- [THE PROBLEM]: Among the records below, find the lines with the word "brown" and copy them.

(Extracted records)
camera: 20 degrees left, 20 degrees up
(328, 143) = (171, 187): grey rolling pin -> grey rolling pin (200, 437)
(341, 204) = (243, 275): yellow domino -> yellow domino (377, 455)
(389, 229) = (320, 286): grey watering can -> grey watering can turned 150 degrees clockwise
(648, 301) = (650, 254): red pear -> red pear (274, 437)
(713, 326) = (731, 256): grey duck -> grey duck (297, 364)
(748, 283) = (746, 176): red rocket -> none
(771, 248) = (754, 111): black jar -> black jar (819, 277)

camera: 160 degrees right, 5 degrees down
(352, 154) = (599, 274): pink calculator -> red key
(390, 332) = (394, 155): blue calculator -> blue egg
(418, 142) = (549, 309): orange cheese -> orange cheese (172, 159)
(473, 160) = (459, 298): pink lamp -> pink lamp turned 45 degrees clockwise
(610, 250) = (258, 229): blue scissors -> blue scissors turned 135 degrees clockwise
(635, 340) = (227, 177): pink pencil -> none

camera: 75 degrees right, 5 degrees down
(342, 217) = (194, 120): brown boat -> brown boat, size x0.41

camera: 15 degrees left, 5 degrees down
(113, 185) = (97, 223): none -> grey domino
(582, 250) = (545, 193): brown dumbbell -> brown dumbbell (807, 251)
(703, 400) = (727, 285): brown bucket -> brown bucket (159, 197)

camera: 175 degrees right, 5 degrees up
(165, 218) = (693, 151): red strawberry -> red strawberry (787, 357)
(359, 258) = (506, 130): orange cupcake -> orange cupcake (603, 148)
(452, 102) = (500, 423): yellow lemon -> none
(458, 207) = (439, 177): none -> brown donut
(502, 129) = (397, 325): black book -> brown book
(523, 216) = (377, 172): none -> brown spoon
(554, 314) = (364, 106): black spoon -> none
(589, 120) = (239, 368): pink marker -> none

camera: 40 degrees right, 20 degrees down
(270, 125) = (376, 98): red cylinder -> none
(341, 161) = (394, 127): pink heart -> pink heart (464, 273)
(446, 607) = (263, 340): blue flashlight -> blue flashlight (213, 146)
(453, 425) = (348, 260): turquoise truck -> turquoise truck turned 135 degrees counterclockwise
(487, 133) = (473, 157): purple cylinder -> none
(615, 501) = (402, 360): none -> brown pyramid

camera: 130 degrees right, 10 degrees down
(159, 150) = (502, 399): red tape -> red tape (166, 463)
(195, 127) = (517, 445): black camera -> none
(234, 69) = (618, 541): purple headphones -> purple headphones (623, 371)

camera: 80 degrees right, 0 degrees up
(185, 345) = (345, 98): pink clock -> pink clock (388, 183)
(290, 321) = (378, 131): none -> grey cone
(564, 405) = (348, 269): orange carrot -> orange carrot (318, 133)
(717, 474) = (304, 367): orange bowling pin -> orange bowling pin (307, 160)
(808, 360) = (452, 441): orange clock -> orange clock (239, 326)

- [COMPLETED TASK]:
(342, 217) = (194, 120): brown boat -> brown boat, size x0.41
(582, 250) = (545, 193): brown dumbbell -> brown dumbbell (807, 251)
(703, 400) = (727, 285): brown bucket -> brown bucket (159, 197)
(458, 207) = (439, 177): none -> brown donut
(502, 129) = (397, 325): black book -> brown book
(523, 216) = (377, 172): none -> brown spoon
(615, 501) = (402, 360): none -> brown pyramid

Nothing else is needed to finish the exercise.